*** Begin section ***

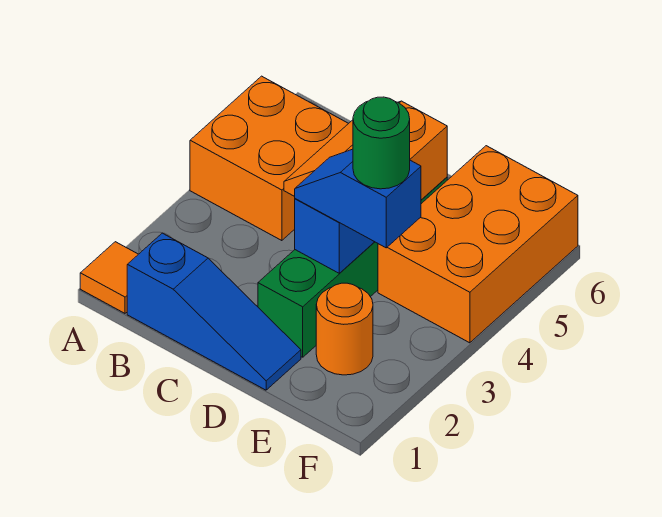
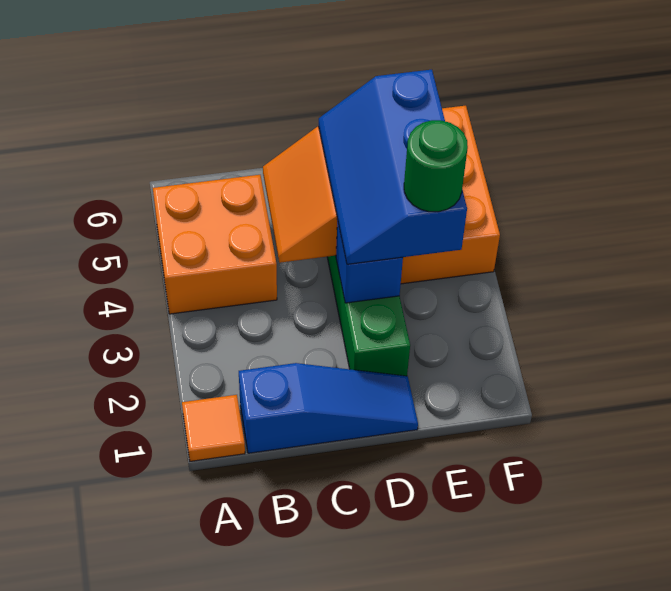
blue slope D3:E3 level 3 top E -> blue slope D3:E5 level 3 top E
orange round brick E2 level 1 -> none

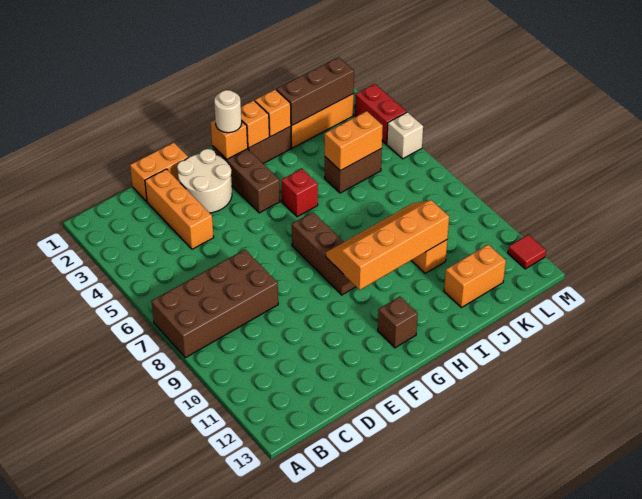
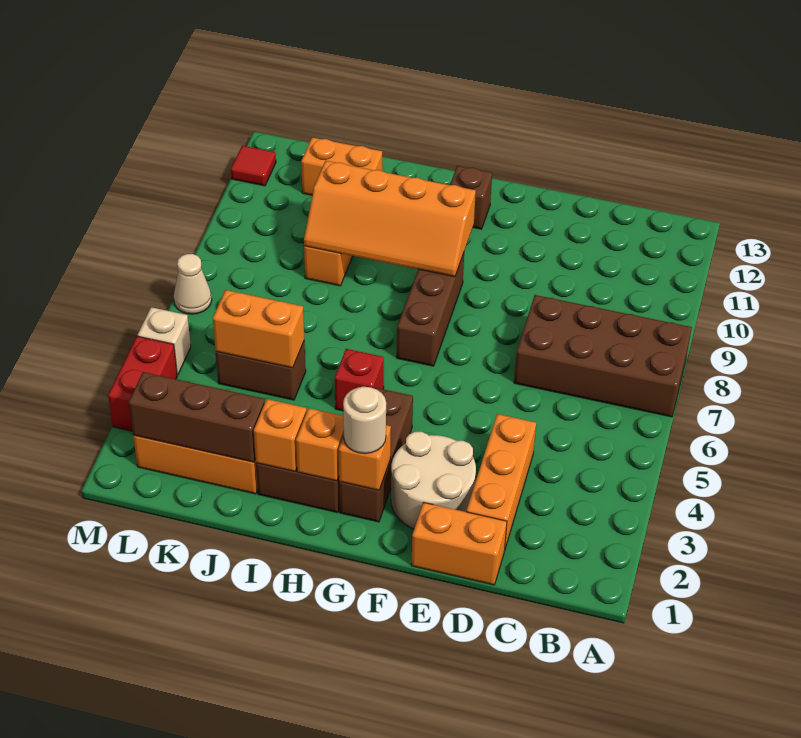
none -> tan cone M7 level 1

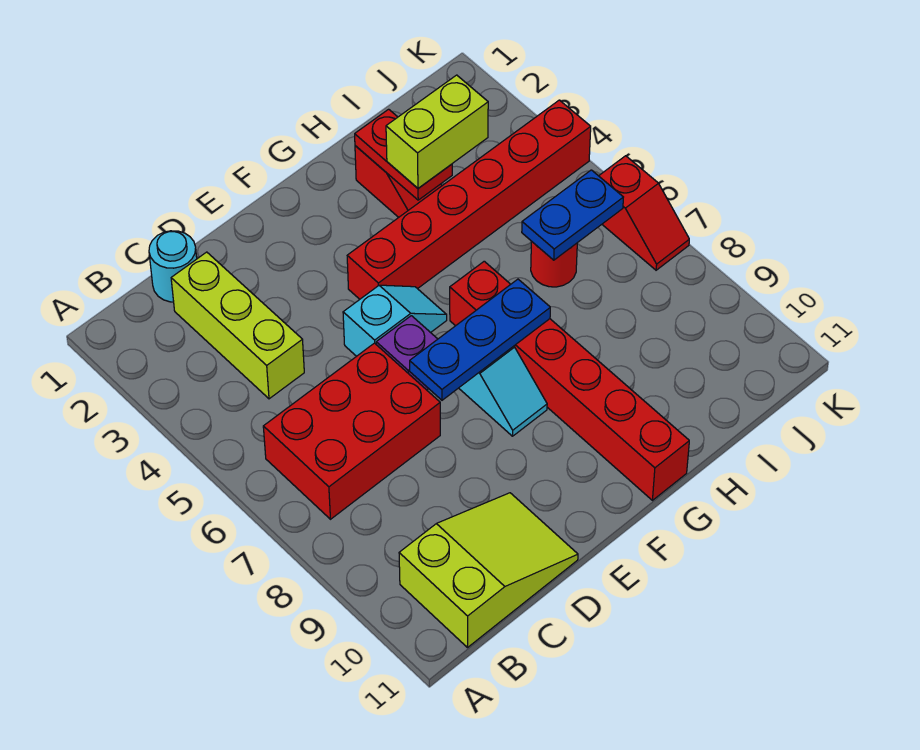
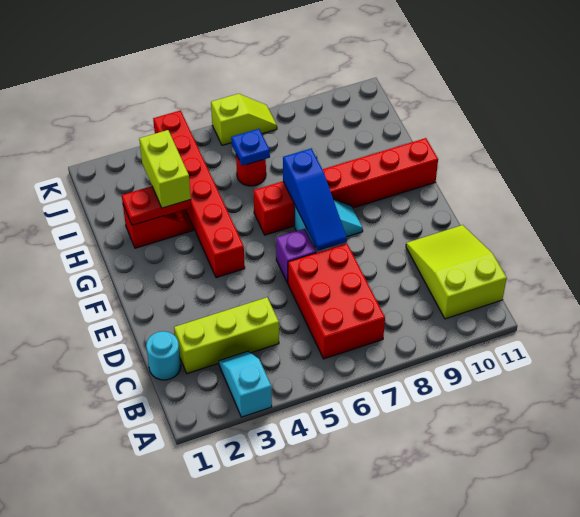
cyan slope E5:F5 level 1 top E -> cyan slope A3:B3 level 1 top A
blue plate E7:G7 level 2 -> blue slope E7:G7 level 2 top G
blue plate I6:J6 level 2 -> blue plate I6 level 2
red slope K6:K7 level 1 top 6 -> lime slope K6:K7 level 1 top 6

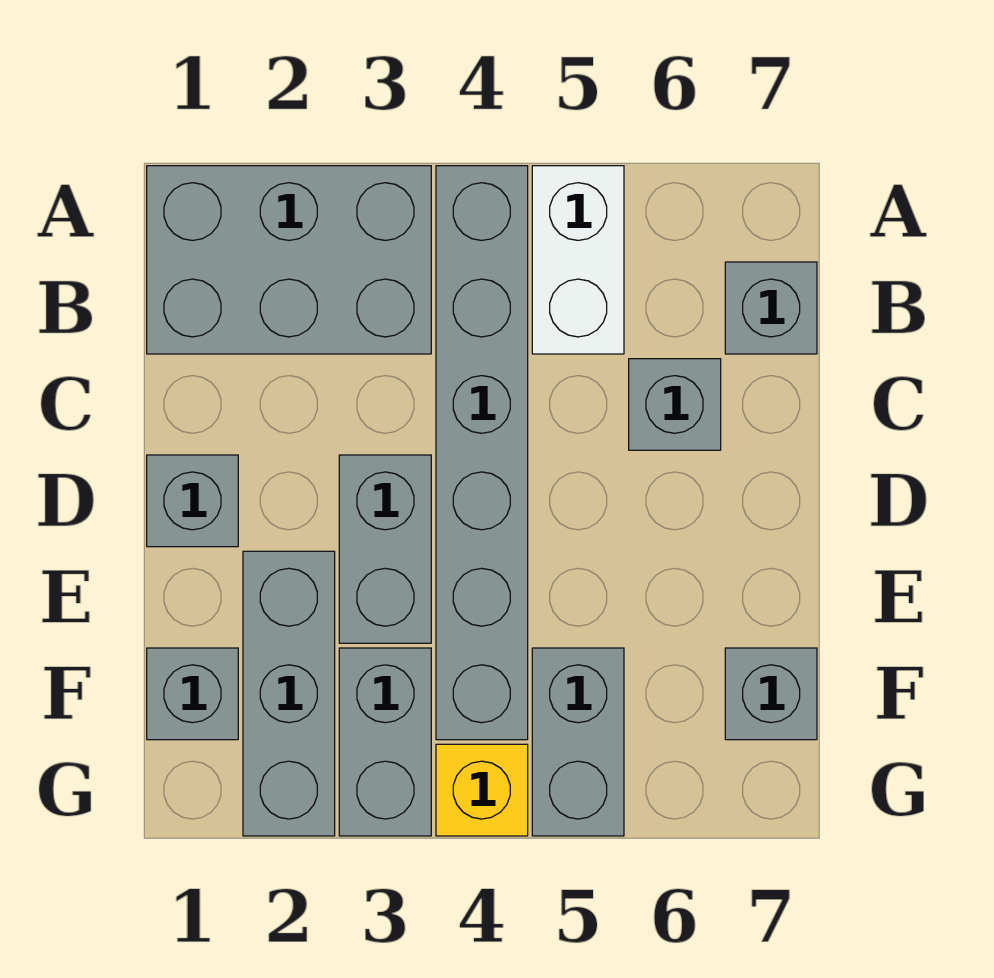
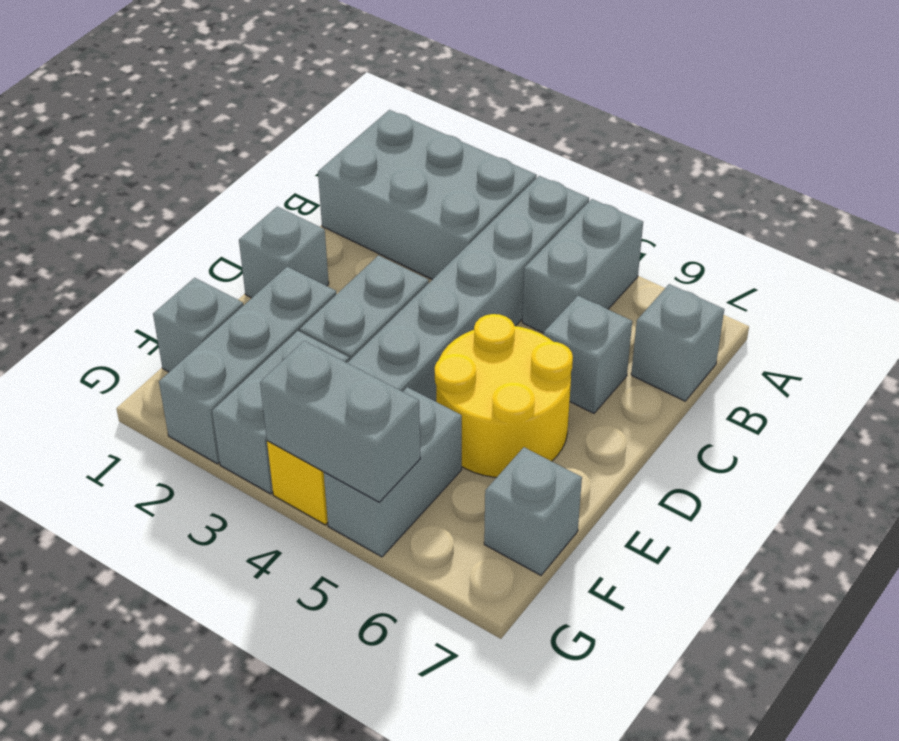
white brick A5:B5 level 1 -> grey brick A5:B5 level 1
none -> yellow round brick D5:E6 level 1
none -> grey brick G4:G5 level 2

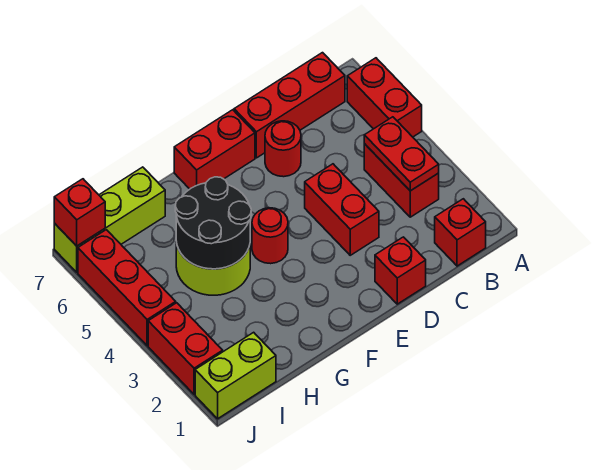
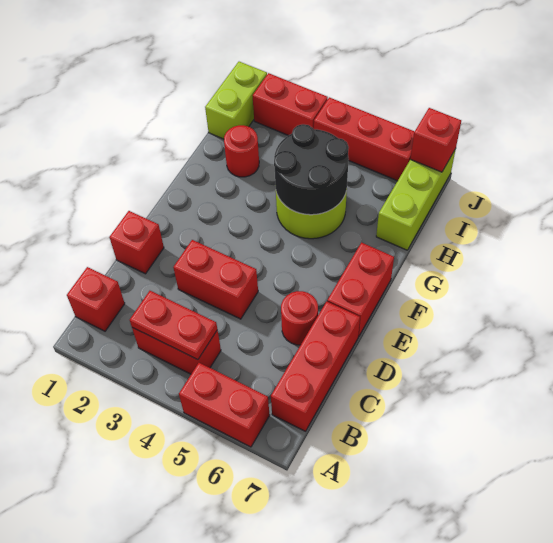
red round brick F4 level 1 -> red round brick H2 level 1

*** End section ***

◆ PROBLEM TO SOLVE: Note which lines carry the word "brick" in the material, then copy each of them.

◆ ANSWER BOX:
orange round brick E2 level 1 -> none
white brick A5:B5 level 1 -> grey brick A5:B5 level 1
none -> yellow round brick D5:E6 level 1
none -> grey brick G4:G5 level 2
red round brick F4 level 1 -> red round brick H2 level 1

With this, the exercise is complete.